**SUPPLIED RECORDS:**
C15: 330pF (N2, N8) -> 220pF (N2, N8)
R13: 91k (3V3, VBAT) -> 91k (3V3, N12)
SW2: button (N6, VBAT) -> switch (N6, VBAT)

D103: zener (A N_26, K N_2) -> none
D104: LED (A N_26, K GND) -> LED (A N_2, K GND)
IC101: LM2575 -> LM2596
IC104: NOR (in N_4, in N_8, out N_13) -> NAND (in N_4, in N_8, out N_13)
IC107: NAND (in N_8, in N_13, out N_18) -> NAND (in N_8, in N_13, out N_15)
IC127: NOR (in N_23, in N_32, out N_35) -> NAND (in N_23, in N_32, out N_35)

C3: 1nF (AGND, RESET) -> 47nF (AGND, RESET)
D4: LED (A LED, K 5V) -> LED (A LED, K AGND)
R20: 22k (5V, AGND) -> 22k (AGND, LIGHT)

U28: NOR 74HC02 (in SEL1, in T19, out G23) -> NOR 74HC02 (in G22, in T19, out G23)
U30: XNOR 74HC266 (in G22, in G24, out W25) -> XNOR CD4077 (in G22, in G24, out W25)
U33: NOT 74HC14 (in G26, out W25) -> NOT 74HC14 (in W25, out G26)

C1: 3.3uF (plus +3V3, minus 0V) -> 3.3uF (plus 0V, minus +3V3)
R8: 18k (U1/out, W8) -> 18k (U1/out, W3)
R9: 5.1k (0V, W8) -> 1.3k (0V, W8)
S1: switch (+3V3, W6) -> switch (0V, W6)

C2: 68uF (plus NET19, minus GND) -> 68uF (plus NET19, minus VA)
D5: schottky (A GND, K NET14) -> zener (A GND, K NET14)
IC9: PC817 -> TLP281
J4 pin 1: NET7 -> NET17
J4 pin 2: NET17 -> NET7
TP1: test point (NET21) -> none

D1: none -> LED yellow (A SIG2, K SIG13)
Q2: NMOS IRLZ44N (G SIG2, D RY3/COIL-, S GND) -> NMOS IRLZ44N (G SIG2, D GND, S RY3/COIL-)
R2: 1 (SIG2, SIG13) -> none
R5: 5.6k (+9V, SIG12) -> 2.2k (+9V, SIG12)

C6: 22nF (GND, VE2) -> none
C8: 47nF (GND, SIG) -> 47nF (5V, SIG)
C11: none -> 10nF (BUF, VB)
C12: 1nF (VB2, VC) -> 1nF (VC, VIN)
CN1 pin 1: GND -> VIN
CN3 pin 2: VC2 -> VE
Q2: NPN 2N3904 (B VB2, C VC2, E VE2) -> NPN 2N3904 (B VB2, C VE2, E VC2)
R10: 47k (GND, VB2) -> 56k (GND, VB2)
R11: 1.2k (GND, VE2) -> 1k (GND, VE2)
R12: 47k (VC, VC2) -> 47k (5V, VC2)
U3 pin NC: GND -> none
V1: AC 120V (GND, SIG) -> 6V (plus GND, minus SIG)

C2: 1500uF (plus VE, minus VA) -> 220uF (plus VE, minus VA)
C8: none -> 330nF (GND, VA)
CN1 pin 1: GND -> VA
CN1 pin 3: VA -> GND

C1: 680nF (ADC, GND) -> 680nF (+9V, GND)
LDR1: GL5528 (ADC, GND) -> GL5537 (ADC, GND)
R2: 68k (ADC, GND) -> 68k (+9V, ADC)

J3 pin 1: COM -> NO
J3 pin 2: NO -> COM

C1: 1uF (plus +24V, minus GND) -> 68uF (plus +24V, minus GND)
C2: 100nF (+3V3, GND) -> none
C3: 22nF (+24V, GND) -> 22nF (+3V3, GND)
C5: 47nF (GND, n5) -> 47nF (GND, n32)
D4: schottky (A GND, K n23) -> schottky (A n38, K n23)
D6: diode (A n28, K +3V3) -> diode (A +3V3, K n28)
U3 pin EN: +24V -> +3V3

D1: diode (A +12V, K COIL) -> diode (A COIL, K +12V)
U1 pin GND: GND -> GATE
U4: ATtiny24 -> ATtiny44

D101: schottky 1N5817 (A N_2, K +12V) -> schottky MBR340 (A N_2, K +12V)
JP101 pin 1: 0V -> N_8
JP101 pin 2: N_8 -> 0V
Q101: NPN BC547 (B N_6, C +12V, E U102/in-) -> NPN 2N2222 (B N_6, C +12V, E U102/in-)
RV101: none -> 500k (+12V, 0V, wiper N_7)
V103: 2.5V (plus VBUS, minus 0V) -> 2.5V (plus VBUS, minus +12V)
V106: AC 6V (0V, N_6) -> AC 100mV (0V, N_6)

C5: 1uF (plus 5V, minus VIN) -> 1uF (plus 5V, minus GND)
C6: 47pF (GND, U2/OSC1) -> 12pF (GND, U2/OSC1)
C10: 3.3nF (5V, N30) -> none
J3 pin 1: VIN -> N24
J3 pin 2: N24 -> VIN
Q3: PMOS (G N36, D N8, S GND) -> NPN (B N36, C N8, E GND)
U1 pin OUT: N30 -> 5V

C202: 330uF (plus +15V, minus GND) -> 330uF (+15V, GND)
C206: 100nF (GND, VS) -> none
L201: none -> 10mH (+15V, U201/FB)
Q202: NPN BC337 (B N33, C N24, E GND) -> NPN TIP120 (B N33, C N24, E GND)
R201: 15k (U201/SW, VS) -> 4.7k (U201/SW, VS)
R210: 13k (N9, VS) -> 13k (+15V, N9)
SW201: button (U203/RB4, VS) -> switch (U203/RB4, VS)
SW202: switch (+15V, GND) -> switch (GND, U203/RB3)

**TASK DIRECTIONS:** Restate the entries above, keeping every word intact.

**SOLUTION TO THIS TASK:**
C15: 330pF (N2, N8) -> 220pF (N2, N8)
R13: 91k (3V3, VBAT) -> 91k (3V3, N12)
SW2: button (N6, VBAT) -> switch (N6, VBAT)

D103: zener (A N_26, K N_2) -> none
D104: LED (A N_26, K GND) -> LED (A N_2, K GND)
IC101: LM2575 -> LM2596
IC104: NOR (in N_4, in N_8, out N_13) -> NAND (in N_4, in N_8, out N_13)
IC107: NAND (in N_8, in N_13, out N_18) -> NAND (in N_8, in N_13, out N_15)
IC127: NOR (in N_23, in N_32, out N_35) -> NAND (in N_23, in N_32, out N_35)

C3: 1nF (AGND, RESET) -> 47nF (AGND, RESET)
D4: LED (A LED, K 5V) -> LED (A LED, K AGND)
R20: 22k (5V, AGND) -> 22k (AGND, LIGHT)

U28: NOR 74HC02 (in SEL1, in T19, out G23) -> NOR 74HC02 (in G22, in T19, out G23)
U30: XNOR 74HC266 (in G22, in G24, out W25) -> XNOR CD4077 (in G22, in G24, out W25)
U33: NOT 74HC14 (in G26, out W25) -> NOT 74HC14 (in W25, out G26)

C1: 3.3uF (plus +3V3, minus 0V) -> 3.3uF (plus 0V, minus +3V3)
R8: 18k (U1/out, W8) -> 18k (U1/out, W3)
R9: 5.1k (0V, W8) -> 1.3k (0V, W8)
S1: switch (+3V3, W6) -> switch (0V, W6)

C2: 68uF (plus NET19, minus GND) -> 68uF (plus NET19, minus VA)
D5: schottky (A GND, K NET14) -> zener (A GND, K NET14)
IC9: PC817 -> TLP281
J4 pin 1: NET7 -> NET17
J4 pin 2: NET17 -> NET7
TP1: test point (NET21) -> none

D1: none -> LED yellow (A SIG2, K SIG13)
Q2: NMOS IRLZ44N (G SIG2, D RY3/COIL-, S GND) -> NMOS IRLZ44N (G SIG2, D GND, S RY3/COIL-)
R2: 1 (SIG2, SIG13) -> none
R5: 5.6k (+9V, SIG12) -> 2.2k (+9V, SIG12)

C6: 22nF (GND, VE2) -> none
C8: 47nF (GND, SIG) -> 47nF (5V, SIG)
C11: none -> 10nF (BUF, VB)
C12: 1nF (VB2, VC) -> 1nF (VC, VIN)
CN1 pin 1: GND -> VIN
CN3 pin 2: VC2 -> VE
Q2: NPN 2N3904 (B VB2, C VC2, E VE2) -> NPN 2N3904 (B VB2, C VE2, E VC2)
R10: 47k (GND, VB2) -> 56k (GND, VB2)
R11: 1.2k (GND, VE2) -> 1k (GND, VE2)
R12: 47k (VC, VC2) -> 47k (5V, VC2)
U3 pin NC: GND -> none
V1: AC 120V (GND, SIG) -> 6V (plus GND, minus SIG)

C2: 1500uF (plus VE, minus VA) -> 220uF (plus VE, minus VA)
C8: none -> 330nF (GND, VA)
CN1 pin 1: GND -> VA
CN1 pin 3: VA -> GND

C1: 680nF (ADC, GND) -> 680nF (+9V, GND)
LDR1: GL5528 (ADC, GND) -> GL5537 (ADC, GND)
R2: 68k (ADC, GND) -> 68k (+9V, ADC)

J3 pin 1: COM -> NO
J3 pin 2: NO -> COM

C1: 1uF (plus +24V, minus GND) -> 68uF (plus +24V, minus GND)
C2: 100nF (+3V3, GND) -> none
C3: 22nF (+24V, GND) -> 22nF (+3V3, GND)
C5: 47nF (GND, n5) -> 47nF (GND, n32)
D4: schottky (A GND, K n23) -> schottky (A n38, K n23)
D6: diode (A n28, K +3V3) -> diode (A +3V3, K n28)
U3 pin EN: +24V -> +3V3

D1: diode (A +12V, K COIL) -> diode (A COIL, K +12V)
U1 pin GND: GND -> GATE
U4: ATtiny24 -> ATtiny44

D101: schottky 1N5817 (A N_2, K +12V) -> schottky MBR340 (A N_2, K +12V)
JP101 pin 1: 0V -> N_8
JP101 pin 2: N_8 -> 0V
Q101: NPN BC547 (B N_6, C +12V, E U102/in-) -> NPN 2N2222 (B N_6, C +12V, E U102/in-)
RV101: none -> 500k (+12V, 0V, wiper N_7)
V103: 2.5V (plus VBUS, minus 0V) -> 2.5V (plus VBUS, minus +12V)
V106: AC 6V (0V, N_6) -> AC 100mV (0V, N_6)

C5: 1uF (plus 5V, minus VIN) -> 1uF (plus 5V, minus GND)
C6: 47pF (GND, U2/OSC1) -> 12pF (GND, U2/OSC1)
C10: 3.3nF (5V, N30) -> none
J3 pin 1: VIN -> N24
J3 pin 2: N24 -> VIN
Q3: PMOS (G N36, D N8, S GND) -> NPN (B N36, C N8, E GND)
U1 pin OUT: N30 -> 5V

C202: 330uF (plus +15V, minus GND) -> 330uF (+15V, GND)
C206: 100nF (GND, VS) -> none
L201: none -> 10mH (+15V, U201/FB)
Q202: NPN BC337 (B N33, C N24, E GND) -> NPN TIP120 (B N33, C N24, E GND)
R201: 15k (U201/SW, VS) -> 4.7k (U201/SW, VS)
R210: 13k (N9, VS) -> 13k (+15V, N9)
SW201: button (U203/RB4, VS) -> switch (U203/RB4, VS)
SW202: switch (+15V, GND) -> switch (GND, U203/RB3)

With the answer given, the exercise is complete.